- [TASK TO CARRY OUT]: Output every line below without omitting or altering anything.

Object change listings
******************************

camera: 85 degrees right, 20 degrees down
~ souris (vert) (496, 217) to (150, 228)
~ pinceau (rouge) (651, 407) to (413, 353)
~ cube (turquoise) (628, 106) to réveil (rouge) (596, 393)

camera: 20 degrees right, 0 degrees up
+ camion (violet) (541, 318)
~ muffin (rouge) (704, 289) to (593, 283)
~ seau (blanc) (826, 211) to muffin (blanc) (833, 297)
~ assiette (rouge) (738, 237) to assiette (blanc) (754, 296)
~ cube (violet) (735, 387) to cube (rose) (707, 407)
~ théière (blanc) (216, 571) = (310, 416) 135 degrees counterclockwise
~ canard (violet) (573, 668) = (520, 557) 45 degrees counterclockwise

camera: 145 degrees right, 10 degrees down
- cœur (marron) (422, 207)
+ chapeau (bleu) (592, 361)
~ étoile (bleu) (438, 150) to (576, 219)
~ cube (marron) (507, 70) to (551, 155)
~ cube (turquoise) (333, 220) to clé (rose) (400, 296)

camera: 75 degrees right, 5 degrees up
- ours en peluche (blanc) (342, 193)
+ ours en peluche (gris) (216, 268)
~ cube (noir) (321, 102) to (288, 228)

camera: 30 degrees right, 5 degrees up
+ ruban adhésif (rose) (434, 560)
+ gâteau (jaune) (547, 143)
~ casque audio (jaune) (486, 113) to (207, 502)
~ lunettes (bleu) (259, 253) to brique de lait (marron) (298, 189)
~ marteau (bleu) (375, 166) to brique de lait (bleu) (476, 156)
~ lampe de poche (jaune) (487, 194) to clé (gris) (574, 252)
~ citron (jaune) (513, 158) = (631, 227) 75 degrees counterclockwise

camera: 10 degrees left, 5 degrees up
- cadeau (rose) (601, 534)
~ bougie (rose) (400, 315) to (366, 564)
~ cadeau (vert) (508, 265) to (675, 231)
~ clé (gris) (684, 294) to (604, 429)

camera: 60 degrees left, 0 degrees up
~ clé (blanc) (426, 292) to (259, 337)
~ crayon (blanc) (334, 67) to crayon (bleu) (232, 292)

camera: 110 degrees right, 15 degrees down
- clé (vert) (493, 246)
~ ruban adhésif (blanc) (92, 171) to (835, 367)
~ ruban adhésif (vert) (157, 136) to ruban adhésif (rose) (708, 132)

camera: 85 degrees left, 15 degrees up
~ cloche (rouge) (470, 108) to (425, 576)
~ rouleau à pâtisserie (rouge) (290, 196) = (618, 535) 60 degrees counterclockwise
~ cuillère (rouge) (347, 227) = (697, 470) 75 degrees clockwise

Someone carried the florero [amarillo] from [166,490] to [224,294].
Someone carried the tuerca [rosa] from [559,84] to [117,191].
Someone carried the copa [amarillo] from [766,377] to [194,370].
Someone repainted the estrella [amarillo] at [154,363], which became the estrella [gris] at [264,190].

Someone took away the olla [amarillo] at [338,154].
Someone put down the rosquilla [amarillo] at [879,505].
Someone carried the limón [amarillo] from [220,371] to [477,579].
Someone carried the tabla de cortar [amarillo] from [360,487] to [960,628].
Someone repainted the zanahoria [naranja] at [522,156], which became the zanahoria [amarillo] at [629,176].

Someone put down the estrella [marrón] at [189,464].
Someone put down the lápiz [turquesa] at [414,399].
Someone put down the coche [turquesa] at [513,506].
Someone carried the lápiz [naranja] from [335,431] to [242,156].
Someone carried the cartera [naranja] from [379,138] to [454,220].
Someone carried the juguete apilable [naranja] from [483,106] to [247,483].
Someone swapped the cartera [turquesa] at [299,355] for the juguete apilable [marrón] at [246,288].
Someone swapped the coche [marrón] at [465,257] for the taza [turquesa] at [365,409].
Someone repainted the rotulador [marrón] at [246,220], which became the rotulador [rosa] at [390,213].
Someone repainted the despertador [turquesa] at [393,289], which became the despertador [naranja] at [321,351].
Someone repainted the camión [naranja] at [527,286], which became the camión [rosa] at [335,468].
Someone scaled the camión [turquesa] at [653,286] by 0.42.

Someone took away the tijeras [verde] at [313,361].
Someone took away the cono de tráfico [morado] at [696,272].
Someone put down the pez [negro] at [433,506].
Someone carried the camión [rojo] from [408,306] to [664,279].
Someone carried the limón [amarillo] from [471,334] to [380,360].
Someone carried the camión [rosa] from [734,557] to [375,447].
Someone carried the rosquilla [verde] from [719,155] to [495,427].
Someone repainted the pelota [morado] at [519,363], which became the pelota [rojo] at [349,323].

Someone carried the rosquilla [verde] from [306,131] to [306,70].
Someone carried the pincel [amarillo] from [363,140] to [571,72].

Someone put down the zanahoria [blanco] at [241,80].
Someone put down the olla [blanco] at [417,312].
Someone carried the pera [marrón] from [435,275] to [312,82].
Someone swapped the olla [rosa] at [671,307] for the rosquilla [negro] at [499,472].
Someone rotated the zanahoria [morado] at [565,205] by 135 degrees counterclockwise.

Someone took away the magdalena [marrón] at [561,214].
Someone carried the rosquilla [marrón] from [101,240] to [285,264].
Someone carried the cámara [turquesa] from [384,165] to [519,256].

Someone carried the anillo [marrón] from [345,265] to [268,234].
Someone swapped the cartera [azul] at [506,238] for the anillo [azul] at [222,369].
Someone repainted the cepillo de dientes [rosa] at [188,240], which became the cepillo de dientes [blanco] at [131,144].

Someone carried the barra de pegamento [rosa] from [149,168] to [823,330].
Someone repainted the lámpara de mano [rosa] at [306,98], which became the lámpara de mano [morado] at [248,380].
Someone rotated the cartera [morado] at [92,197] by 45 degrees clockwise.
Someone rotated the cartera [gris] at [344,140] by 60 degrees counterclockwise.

******************************

- [RESPONSE TO THIS TASK]:
camera: 85 degrees right, 20 degrees down
~ souris (vert) (496, 217) to (150, 228)
~ pinceau (rouge) (651, 407) to (413, 353)
~ cube (turquoise) (628, 106) to réveil (rouge) (596, 393)

camera: 20 degrees right, 0 degrees up
+ camion (violet) (541, 318)
~ muffin (rouge) (704, 289) to (593, 283)
~ seau (blanc) (826, 211) to muffin (blanc) (833, 297)
~ assiette (rouge) (738, 237) to assiette (blanc) (754, 296)
~ cube (violet) (735, 387) to cube (rose) (707, 407)
~ théière (blanc) (216, 571) = (310, 416) 135 degrees counterclockwise
~ canard (violet) (573, 668) = (520, 557) 45 degrees counterclockwise

camera: 145 degrees right, 10 degrees down
- cœur (marron) (422, 207)
+ chapeau (bleu) (592, 361)
~ étoile (bleu) (438, 150) to (576, 219)
~ cube (marron) (507, 70) to (551, 155)
~ cube (turquoise) (333, 220) to clé (rose) (400, 296)

camera: 75 degrees right, 5 degrees up
- ours en peluche (blanc) (342, 193)
+ ours en peluche (gris) (216, 268)
~ cube (noir) (321, 102) to (288, 228)

camera: 30 degrees right, 5 degrees up
+ ruban adhésif (rose) (434, 560)
+ gâteau (jaune) (547, 143)
~ casque audio (jaune) (486, 113) to (207, 502)
~ lunettes (bleu) (259, 253) to brique de lait (marron) (298, 189)
~ marteau (bleu) (375, 166) to brique de lait (bleu) (476, 156)
~ lampe de poche (jaune) (487, 194) to clé (gris) (574, 252)
~ citron (jaune) (513, 158) = (631, 227) 75 degrees counterclockwise

camera: 10 degrees left, 5 degrees up
- cadeau (rose) (601, 534)
~ bougie (rose) (400, 315) to (366, 564)
~ cadeau (vert) (508, 265) to (675, 231)
~ clé (gris) (684, 294) to (604, 429)

camera: 60 degrees left, 0 degrees up
~ clé (blanc) (426, 292) to (259, 337)
~ crayon (blanc) (334, 67) to crayon (bleu) (232, 292)

camera: 110 degrees right, 15 degrees down
- clé (vert) (493, 246)
~ ruban adhésif (blanc) (92, 171) to (835, 367)
~ ruban adhésif (vert) (157, 136) to ruban adhésif (rose) (708, 132)

camera: 85 degrees left, 15 degrees up
~ cloche (rouge) (470, 108) to (425, 576)
~ rouleau à pâtisserie (rouge) (290, 196) = (618, 535) 60 degrees counterclockwise
~ cuillère (rouge) (347, 227) = (697, 470) 75 degrees clockwise

Someone carried the florero [amarillo] from [166,490] to [224,294].
Someone carried the tuerca [rosa] from [559,84] to [117,191].
Someone carried the copa [amarillo] from [766,377] to [194,370].
Someone repainted the estrella [amarillo] at [154,363], which became the estrella [gris] at [264,190].

Someone took away the olla [amarillo] at [338,154].
Someone put down the rosquilla [amarillo] at [879,505].
Someone carried the limón [amarillo] from [220,371] to [477,579].
Someone carried the tabla de cortar [amarillo] from [360,487] to [960,628].
Someone repainted the zanahoria [naranja] at [522,156], which became the zanahoria [amarillo] at [629,176].

Someone put down the estrella [marrón] at [189,464].
Someone put down the lápiz [turquesa] at [414,399].
Someone put down the coche [turquesa] at [513,506].
Someone carried the lápiz [naranja] from [335,431] to [242,156].
Someone carried the cartera [naranja] from [379,138] to [454,220].
Someone carried the juguete apilable [naranja] from [483,106] to [247,483].
Someone swapped the cartera [turquesa] at [299,355] for the juguete apilable [marrón] at [246,288].
Someone swapped the coche [marrón] at [465,257] for the taza [turquesa] at [365,409].
Someone repainted the rotulador [marrón] at [246,220], which became the rotulador [rosa] at [390,213].
Someone repainted the despertador [turquesa] at [393,289], which became the despertador [naranja] at [321,351].
Someone repainted the camión [naranja] at [527,286], which became the camión [rosa] at [335,468].
Someone scaled the camión [turquesa] at [653,286] by 0.42.

Someone took away the tijeras [verde] at [313,361].
Someone took away the cono de tráfico [morado] at [696,272].
Someone put down the pez [negro] at [433,506].
Someone carried the camión [rojo] from [408,306] to [664,279].
Someone carried the limón [amarillo] from [471,334] to [380,360].
Someone carried the camión [rosa] from [734,557] to [375,447].
Someone carried the rosquilla [verde] from [719,155] to [495,427].
Someone repainted the pelota [morado] at [519,363], which became the pelota [rojo] at [349,323].

Someone carried the rosquilla [verde] from [306,131] to [306,70].
Someone carried the pincel [amarillo] from [363,140] to [571,72].

Someone put down the zanahoria [blanco] at [241,80].
Someone put down the olla [blanco] at [417,312].
Someone carried the pera [marrón] from [435,275] to [312,82].
Someone swapped the olla [rosa] at [671,307] for the rosquilla [negro] at [499,472].
Someone rotated the zanahoria [morado] at [565,205] by 135 degrees counterclockwise.

Someone took away the magdalena [marrón] at [561,214].
Someone carried the rosquilla [marrón] from [101,240] to [285,264].
Someone carried the cámara [turquesa] from [384,165] to [519,256].

Someone carried the anillo [marrón] from [345,265] to [268,234].
Someone swapped the cartera [azul] at [506,238] for the anillo [azul] at [222,369].
Someone repainted the cepillo de dientes [rosa] at [188,240], which became the cepillo de dientes [blanco] at [131,144].

Someone carried the barra de pegamento [rosa] from [149,168] to [823,330].
Someone repainted the lámpara de mano [rosa] at [306,98], which became the lámpara de mano [morado] at [248,380].
Someone rotated the cartera [morado] at [92,197] by 45 degrees clockwise.
Someone rotated the cartera [gris] at [344,140] by 60 degrees counterclockwise.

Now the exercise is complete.